[Records from a data source]
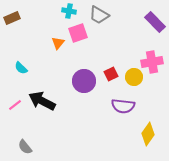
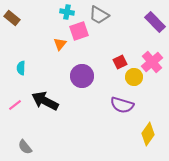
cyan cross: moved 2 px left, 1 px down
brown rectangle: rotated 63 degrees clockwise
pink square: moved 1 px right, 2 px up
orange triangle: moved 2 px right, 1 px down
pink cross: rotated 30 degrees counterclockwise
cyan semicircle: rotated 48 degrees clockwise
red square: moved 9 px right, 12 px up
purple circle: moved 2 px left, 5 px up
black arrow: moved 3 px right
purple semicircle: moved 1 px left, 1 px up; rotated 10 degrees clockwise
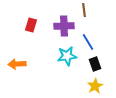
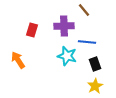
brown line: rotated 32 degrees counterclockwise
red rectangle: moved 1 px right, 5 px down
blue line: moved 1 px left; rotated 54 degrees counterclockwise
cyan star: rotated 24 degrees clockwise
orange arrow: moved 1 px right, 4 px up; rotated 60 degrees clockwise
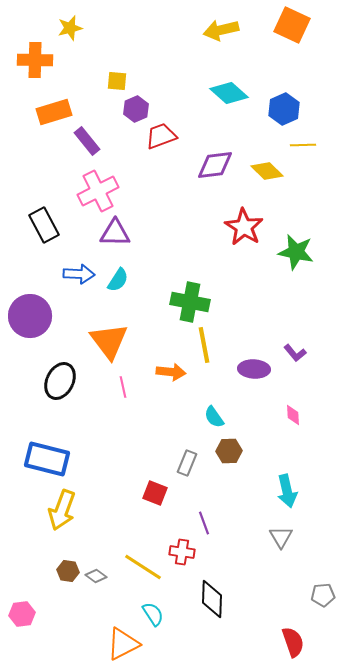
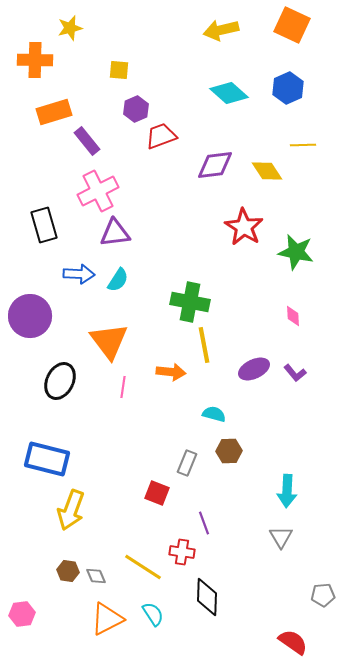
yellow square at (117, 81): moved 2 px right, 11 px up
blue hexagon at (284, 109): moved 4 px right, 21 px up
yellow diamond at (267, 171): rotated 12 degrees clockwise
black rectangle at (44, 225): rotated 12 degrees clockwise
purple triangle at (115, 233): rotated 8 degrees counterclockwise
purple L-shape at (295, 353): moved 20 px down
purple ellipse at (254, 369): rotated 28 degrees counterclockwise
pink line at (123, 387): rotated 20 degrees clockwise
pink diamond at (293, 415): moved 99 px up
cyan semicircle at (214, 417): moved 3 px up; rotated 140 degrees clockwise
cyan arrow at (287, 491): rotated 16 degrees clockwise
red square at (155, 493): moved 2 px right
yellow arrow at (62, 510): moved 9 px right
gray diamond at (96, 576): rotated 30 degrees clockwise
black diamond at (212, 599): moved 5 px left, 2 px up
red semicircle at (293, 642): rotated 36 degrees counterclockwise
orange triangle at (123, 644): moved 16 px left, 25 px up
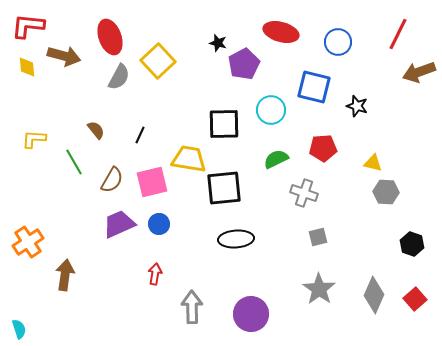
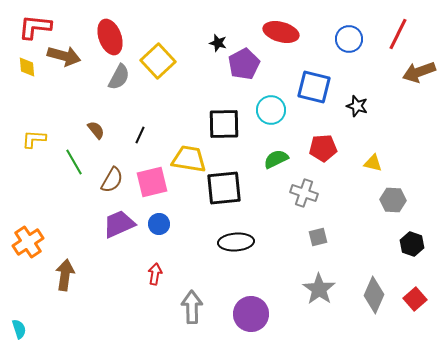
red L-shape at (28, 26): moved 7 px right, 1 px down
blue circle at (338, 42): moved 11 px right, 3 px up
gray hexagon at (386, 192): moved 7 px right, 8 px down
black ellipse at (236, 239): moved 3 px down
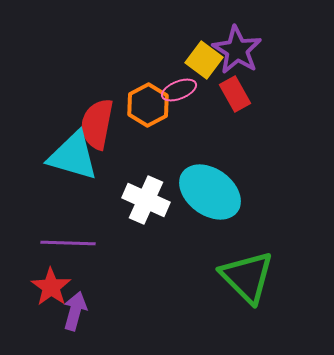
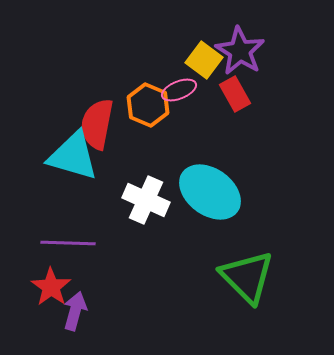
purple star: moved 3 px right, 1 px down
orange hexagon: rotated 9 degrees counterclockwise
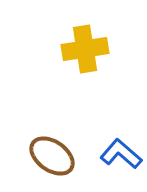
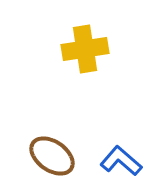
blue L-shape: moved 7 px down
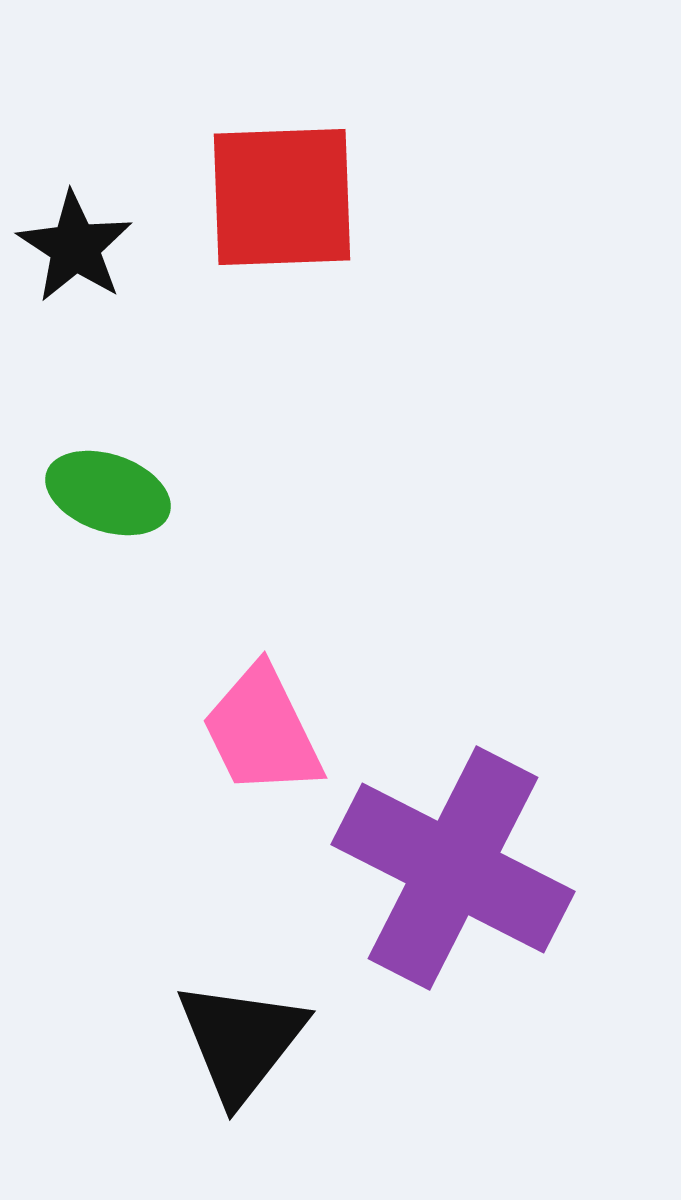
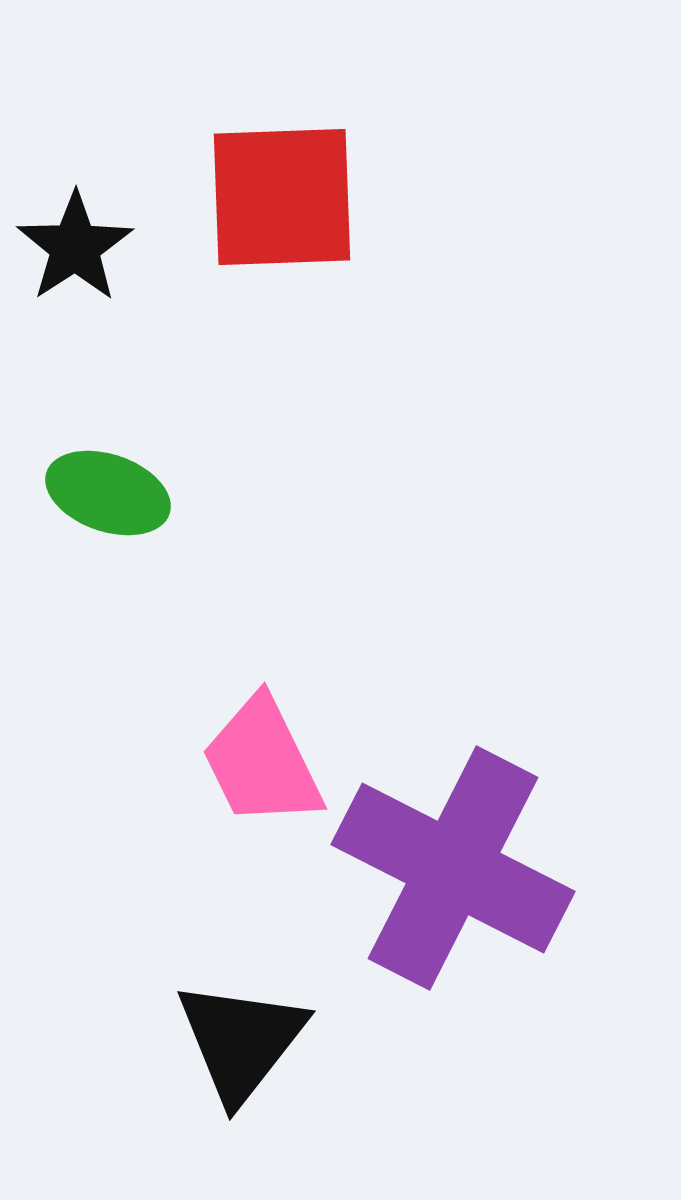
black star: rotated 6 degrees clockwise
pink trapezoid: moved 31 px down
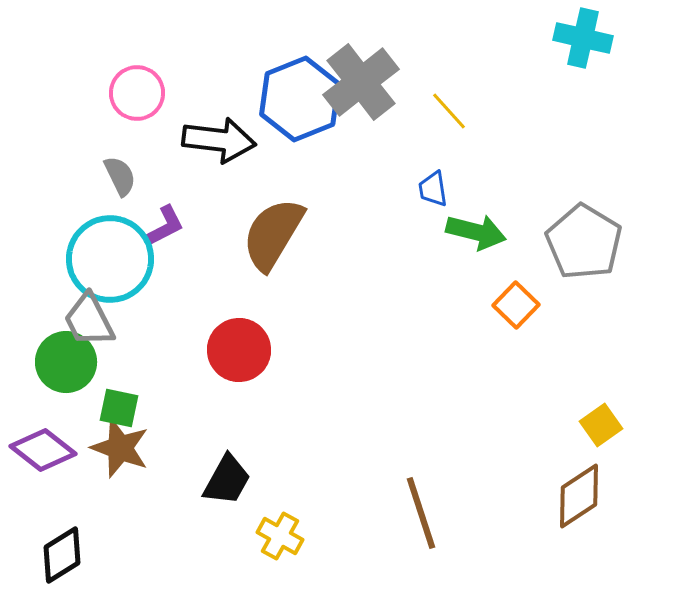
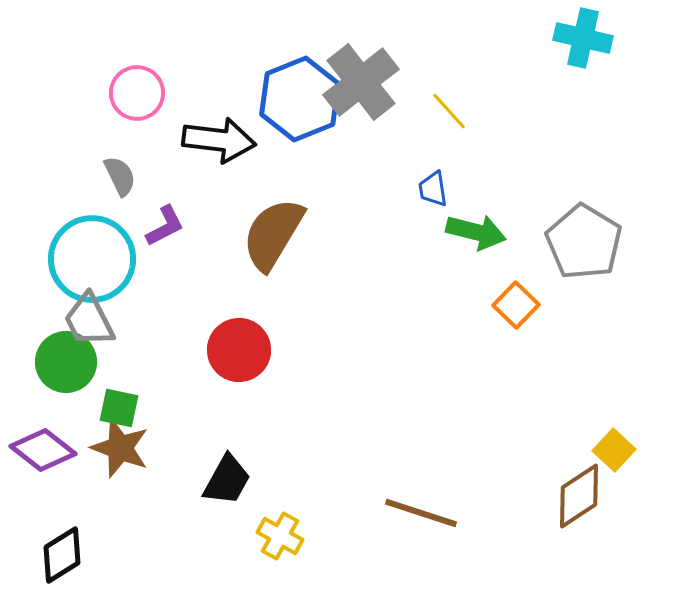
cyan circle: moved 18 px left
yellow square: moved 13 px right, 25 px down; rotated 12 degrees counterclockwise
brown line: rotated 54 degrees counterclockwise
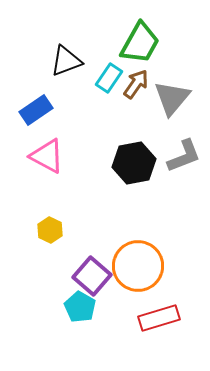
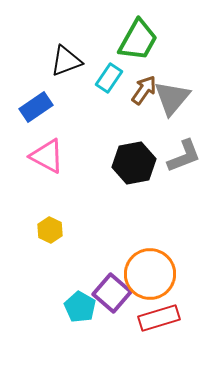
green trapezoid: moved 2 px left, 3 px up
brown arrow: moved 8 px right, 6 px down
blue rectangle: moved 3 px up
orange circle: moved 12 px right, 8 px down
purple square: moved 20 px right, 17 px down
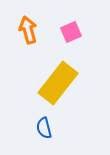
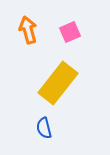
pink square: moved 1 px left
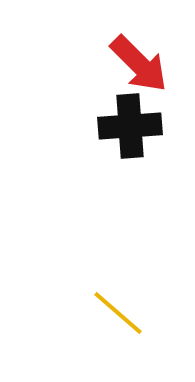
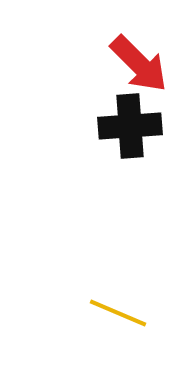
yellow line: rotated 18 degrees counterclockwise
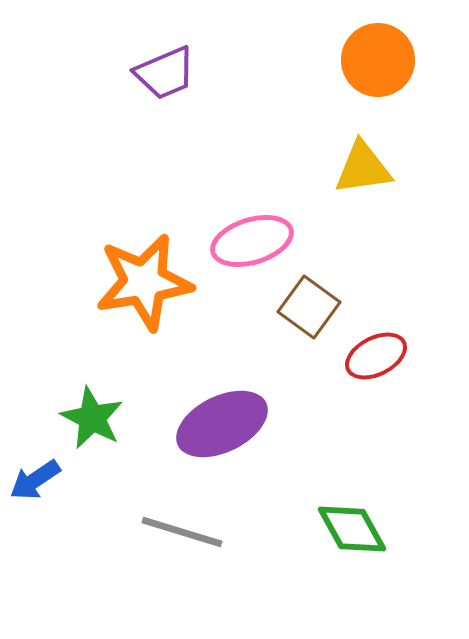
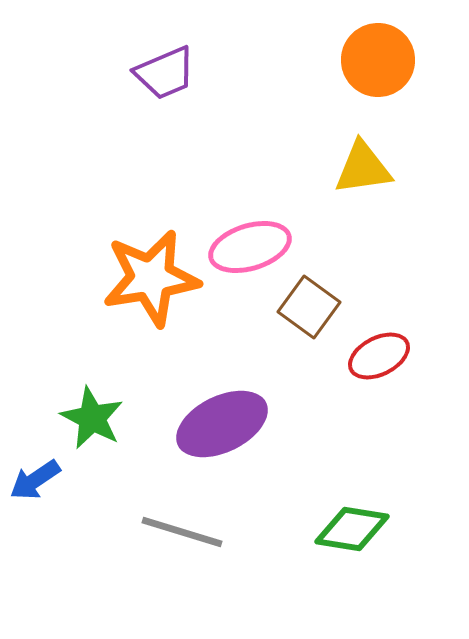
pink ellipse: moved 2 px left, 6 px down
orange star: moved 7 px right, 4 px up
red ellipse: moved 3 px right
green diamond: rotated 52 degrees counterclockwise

**To do**
Output, exactly, all the records above; include no pictures.

**Response to the exercise**
cyan cross: moved 2 px left, 1 px down
brown rectangle: rotated 63 degrees clockwise
pink square: moved 1 px right, 2 px up
orange triangle: moved 2 px right, 1 px down
pink cross: rotated 30 degrees counterclockwise
cyan semicircle: rotated 48 degrees clockwise
red square: moved 9 px right, 12 px up
purple circle: moved 2 px left, 5 px up
black arrow: moved 3 px right
purple semicircle: moved 1 px left, 1 px up; rotated 10 degrees clockwise
brown line: rotated 32 degrees counterclockwise
red rectangle: moved 1 px right, 5 px down
blue line: moved 1 px left; rotated 54 degrees counterclockwise
cyan star: rotated 24 degrees clockwise
orange arrow: moved 1 px right, 4 px up; rotated 60 degrees clockwise
yellow square at (117, 81): moved 2 px right, 11 px up
blue hexagon at (284, 109): moved 4 px right, 21 px up
yellow diamond at (267, 171): rotated 12 degrees clockwise
black rectangle at (44, 225): rotated 12 degrees clockwise
purple triangle at (115, 233): rotated 8 degrees counterclockwise
purple L-shape at (295, 353): moved 20 px down
purple ellipse at (254, 369): rotated 28 degrees counterclockwise
pink line at (123, 387): rotated 20 degrees clockwise
pink diamond at (293, 415): moved 99 px up
cyan semicircle at (214, 417): moved 3 px up; rotated 140 degrees clockwise
cyan arrow at (287, 491): rotated 16 degrees clockwise
red square at (155, 493): moved 2 px right
yellow arrow at (62, 510): moved 9 px right
gray diamond at (96, 576): rotated 30 degrees clockwise
black diamond at (212, 599): moved 5 px left, 2 px up
red semicircle at (293, 642): rotated 36 degrees counterclockwise
orange triangle at (123, 644): moved 16 px left, 25 px up
red L-shape at (28, 26): moved 7 px right, 1 px down
blue circle at (338, 42): moved 11 px right, 3 px up
gray hexagon at (386, 192): moved 7 px right, 8 px down
black ellipse at (236, 239): moved 3 px down
purple star: moved 3 px right, 1 px down
orange hexagon: rotated 9 degrees counterclockwise
blue L-shape: moved 7 px down
black star: rotated 6 degrees clockwise
pink trapezoid: moved 31 px down
cyan circle: moved 18 px left
yellow square: moved 13 px right, 25 px down; rotated 12 degrees counterclockwise
brown line: rotated 54 degrees counterclockwise
green trapezoid: moved 2 px left, 3 px up
brown arrow: moved 8 px right, 6 px down
blue rectangle: moved 3 px up
orange circle: moved 12 px right, 8 px down
purple square: moved 20 px right, 17 px down
pink square: moved 1 px left
yellow line: rotated 18 degrees counterclockwise
pink ellipse: moved 2 px left, 6 px down
orange star: moved 7 px right, 4 px up
red ellipse: moved 3 px right
green diamond: rotated 52 degrees counterclockwise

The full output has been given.